++++ Study material

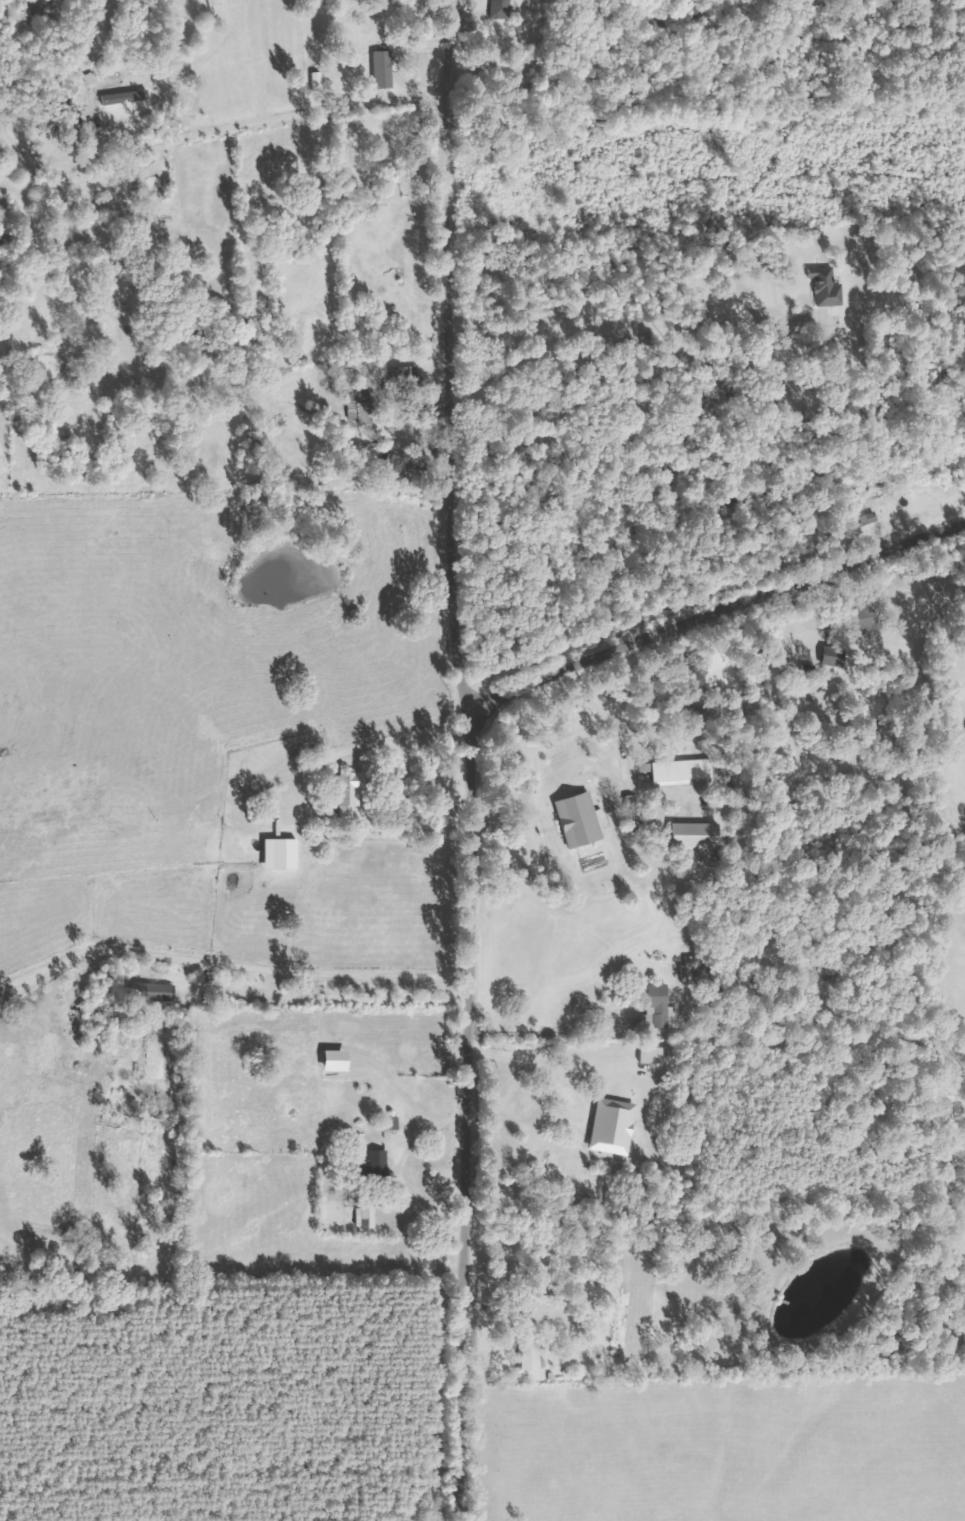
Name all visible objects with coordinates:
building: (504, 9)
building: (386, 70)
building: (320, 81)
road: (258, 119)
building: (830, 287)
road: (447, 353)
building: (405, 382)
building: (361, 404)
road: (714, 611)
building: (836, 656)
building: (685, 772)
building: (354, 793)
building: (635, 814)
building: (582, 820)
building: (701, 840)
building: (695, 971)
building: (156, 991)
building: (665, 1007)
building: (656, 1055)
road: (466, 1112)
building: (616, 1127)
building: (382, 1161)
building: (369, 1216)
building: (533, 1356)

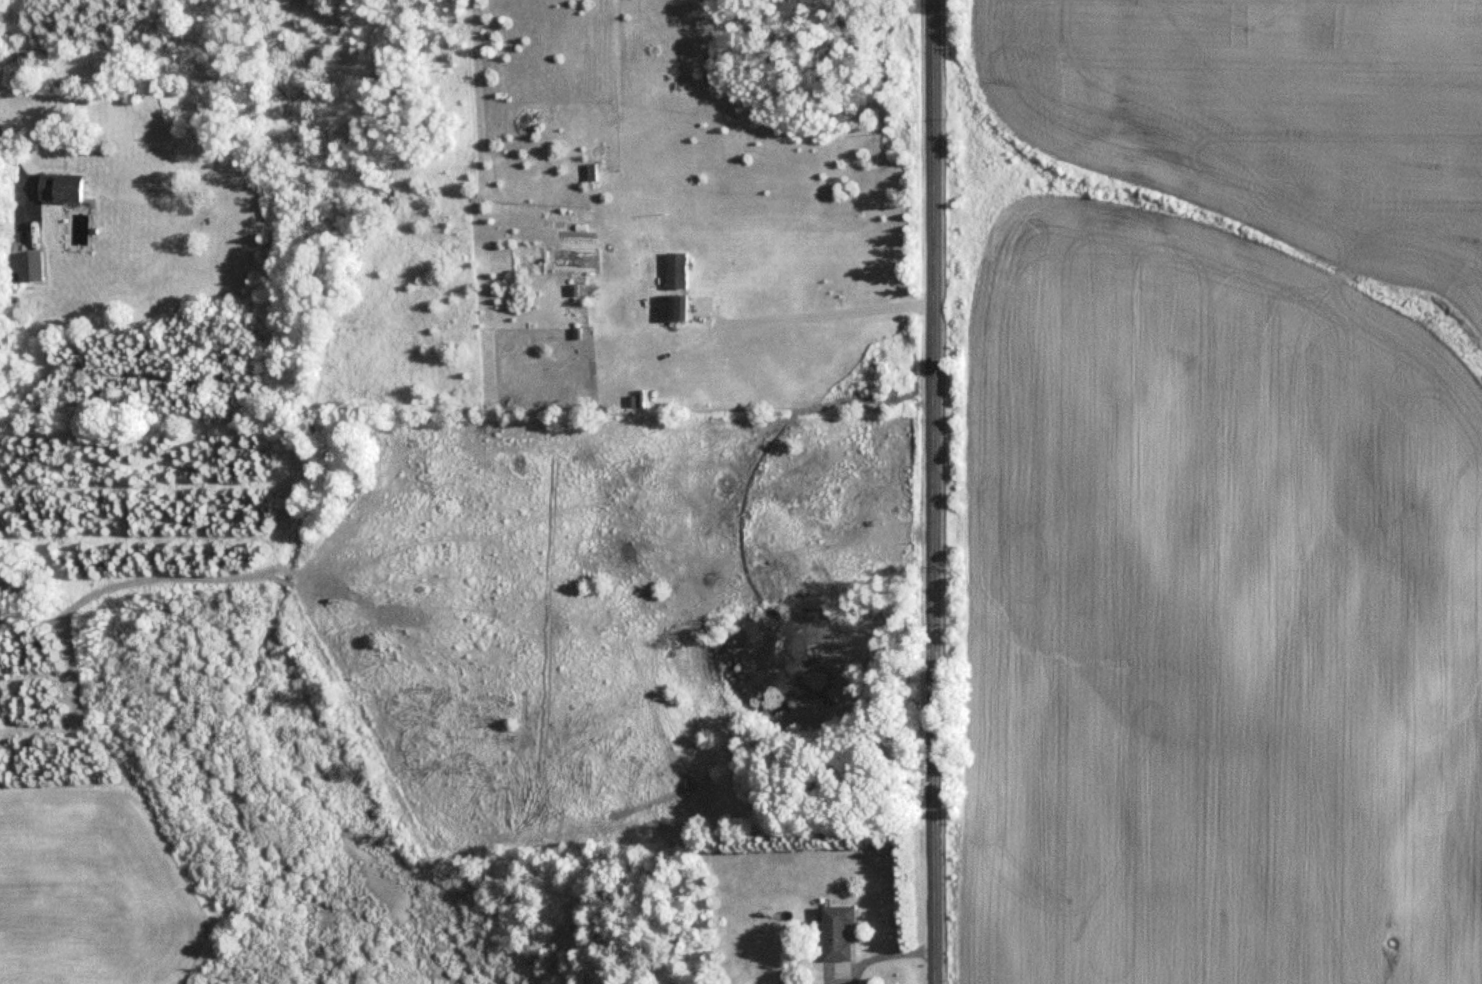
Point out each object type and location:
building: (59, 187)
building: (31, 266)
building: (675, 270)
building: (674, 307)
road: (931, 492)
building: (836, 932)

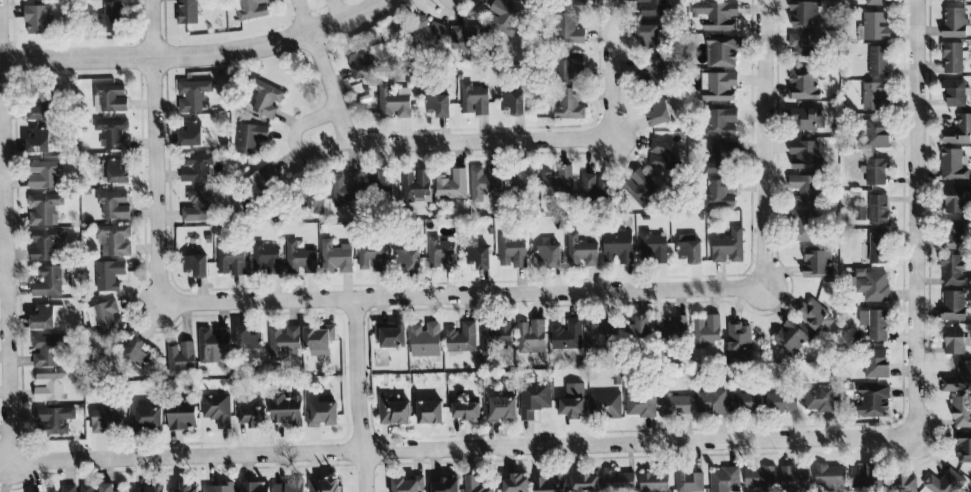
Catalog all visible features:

++++++++
++++ Study material

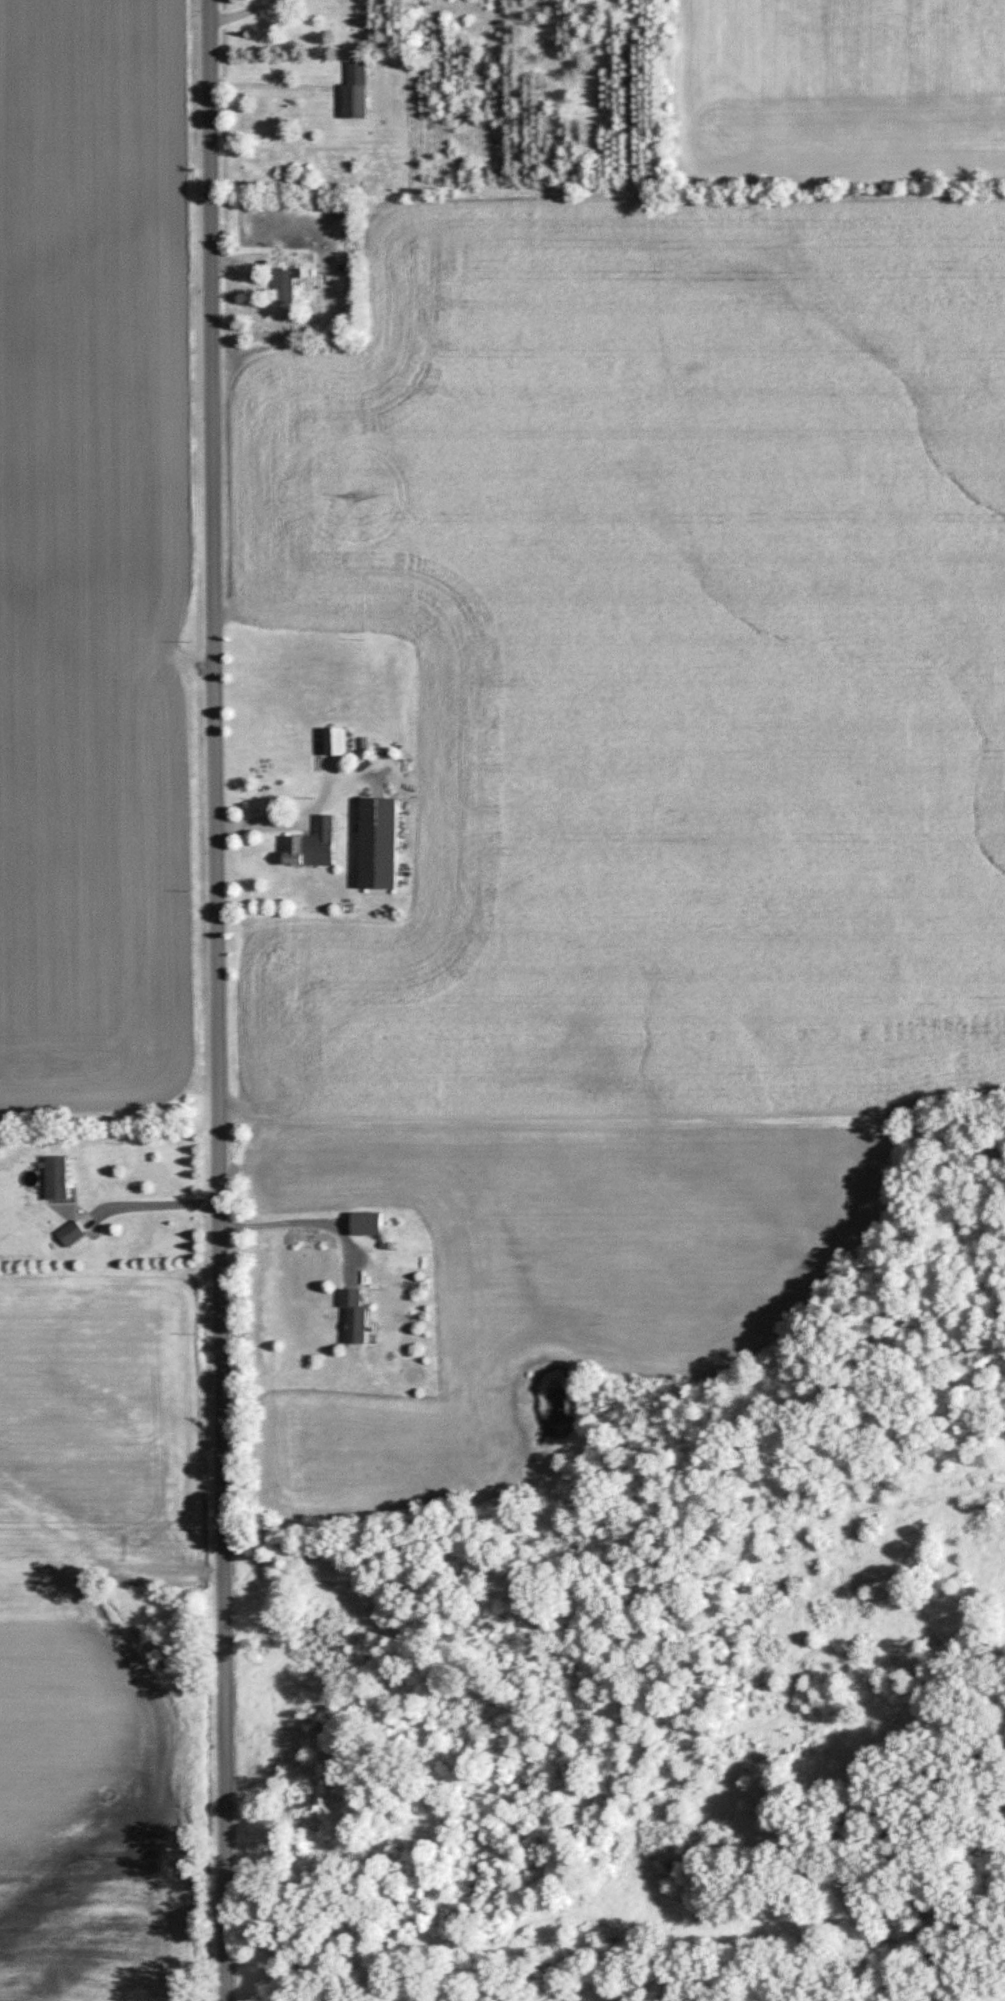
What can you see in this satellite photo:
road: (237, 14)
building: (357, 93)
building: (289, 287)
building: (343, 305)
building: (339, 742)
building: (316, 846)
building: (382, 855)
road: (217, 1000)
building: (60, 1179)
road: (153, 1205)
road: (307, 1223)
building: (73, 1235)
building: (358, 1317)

++++++++

> _To do_
Make an exact copy of the lines above, beginning with the line with "Point out each" and ending with the line with "Catalog all visible", and keep the pictures out of it.

> _Written solution_
Point out each object type and location:
building: (59, 187)
building: (31, 266)
building: (675, 270)
building: (674, 307)
road: (931, 492)
building: (836, 932)

Catalog all visible features:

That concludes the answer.